STATED EXERCISE>
Count how many lines of the records below contain the string "instrumentName" with case matched exactly, and give only that number.

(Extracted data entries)
==================================================

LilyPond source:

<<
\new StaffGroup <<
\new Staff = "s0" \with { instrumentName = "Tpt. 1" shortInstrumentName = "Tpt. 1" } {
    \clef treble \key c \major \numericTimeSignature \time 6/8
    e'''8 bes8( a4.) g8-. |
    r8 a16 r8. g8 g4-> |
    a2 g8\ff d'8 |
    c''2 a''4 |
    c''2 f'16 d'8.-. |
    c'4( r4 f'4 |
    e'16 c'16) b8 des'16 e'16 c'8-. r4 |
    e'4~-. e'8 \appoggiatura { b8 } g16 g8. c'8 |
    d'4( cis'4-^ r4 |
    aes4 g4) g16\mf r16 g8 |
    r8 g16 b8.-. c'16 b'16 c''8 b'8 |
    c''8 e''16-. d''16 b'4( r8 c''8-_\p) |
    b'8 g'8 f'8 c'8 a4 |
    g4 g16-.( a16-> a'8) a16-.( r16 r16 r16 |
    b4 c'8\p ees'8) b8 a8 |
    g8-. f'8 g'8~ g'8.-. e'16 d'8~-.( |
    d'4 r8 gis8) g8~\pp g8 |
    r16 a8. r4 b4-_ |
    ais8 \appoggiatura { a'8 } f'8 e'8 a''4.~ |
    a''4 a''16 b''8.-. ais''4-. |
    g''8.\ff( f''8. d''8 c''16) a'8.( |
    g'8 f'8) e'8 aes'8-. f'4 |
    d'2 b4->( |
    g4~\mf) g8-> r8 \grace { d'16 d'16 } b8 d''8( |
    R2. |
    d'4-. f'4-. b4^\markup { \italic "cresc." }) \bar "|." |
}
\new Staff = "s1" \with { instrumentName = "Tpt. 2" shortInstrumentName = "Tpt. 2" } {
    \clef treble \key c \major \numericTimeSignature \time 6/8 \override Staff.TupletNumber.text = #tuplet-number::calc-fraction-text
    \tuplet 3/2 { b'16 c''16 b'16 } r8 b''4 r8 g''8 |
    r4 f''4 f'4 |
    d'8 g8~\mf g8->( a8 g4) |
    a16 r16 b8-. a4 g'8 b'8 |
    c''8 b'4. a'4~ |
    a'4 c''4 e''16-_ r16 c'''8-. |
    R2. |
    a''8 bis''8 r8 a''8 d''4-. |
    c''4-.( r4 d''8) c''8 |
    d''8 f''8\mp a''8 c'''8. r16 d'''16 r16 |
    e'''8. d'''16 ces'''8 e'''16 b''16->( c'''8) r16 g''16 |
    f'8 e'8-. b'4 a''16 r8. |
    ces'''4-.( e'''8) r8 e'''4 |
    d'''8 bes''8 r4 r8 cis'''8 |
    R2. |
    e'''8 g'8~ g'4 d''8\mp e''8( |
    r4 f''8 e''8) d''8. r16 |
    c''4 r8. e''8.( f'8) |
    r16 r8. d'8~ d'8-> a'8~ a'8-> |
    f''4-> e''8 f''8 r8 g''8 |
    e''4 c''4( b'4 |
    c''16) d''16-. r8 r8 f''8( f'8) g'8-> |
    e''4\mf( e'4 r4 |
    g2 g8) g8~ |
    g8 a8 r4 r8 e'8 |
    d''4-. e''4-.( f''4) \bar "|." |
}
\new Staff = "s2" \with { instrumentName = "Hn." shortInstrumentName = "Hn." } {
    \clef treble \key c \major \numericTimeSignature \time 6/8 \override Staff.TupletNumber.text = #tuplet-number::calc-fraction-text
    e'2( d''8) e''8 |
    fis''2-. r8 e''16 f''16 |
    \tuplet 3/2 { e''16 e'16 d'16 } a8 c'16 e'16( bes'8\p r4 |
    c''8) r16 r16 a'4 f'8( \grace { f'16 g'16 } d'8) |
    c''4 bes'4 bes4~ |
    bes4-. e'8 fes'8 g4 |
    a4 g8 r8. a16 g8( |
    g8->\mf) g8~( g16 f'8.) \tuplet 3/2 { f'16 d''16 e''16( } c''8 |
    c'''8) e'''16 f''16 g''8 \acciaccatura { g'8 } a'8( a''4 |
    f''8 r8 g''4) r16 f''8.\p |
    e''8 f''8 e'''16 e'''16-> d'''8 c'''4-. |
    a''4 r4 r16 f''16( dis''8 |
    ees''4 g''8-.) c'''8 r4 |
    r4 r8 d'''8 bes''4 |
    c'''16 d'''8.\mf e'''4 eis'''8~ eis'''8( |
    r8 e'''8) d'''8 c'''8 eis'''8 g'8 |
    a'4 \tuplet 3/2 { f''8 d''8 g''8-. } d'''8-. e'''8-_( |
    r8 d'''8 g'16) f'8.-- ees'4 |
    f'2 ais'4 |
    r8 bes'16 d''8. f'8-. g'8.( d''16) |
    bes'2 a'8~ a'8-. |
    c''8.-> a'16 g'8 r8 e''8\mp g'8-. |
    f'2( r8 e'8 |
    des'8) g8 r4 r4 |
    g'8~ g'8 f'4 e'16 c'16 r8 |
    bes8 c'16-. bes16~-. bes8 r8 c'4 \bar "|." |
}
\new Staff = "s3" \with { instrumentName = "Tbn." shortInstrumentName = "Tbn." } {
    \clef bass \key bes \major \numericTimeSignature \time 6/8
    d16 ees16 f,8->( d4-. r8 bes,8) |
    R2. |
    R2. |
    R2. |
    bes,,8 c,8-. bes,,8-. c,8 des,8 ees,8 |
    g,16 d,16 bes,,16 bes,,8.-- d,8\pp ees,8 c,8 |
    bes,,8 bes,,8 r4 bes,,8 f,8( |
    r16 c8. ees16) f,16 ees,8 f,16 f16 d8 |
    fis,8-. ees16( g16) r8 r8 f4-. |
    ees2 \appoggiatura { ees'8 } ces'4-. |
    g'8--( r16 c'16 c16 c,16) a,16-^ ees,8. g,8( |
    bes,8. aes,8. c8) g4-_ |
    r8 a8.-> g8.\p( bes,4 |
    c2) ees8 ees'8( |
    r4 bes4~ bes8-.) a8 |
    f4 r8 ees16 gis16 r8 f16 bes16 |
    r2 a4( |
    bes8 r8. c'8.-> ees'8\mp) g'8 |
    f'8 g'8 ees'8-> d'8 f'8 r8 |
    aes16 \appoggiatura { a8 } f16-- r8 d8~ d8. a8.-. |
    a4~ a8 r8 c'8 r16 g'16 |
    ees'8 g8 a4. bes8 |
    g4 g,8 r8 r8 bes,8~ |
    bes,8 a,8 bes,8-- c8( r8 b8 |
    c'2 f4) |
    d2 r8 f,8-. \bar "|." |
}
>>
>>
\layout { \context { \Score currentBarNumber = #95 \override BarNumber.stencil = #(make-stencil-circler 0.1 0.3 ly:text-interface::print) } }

==================================================

ANSWER FOR THE TASK>
4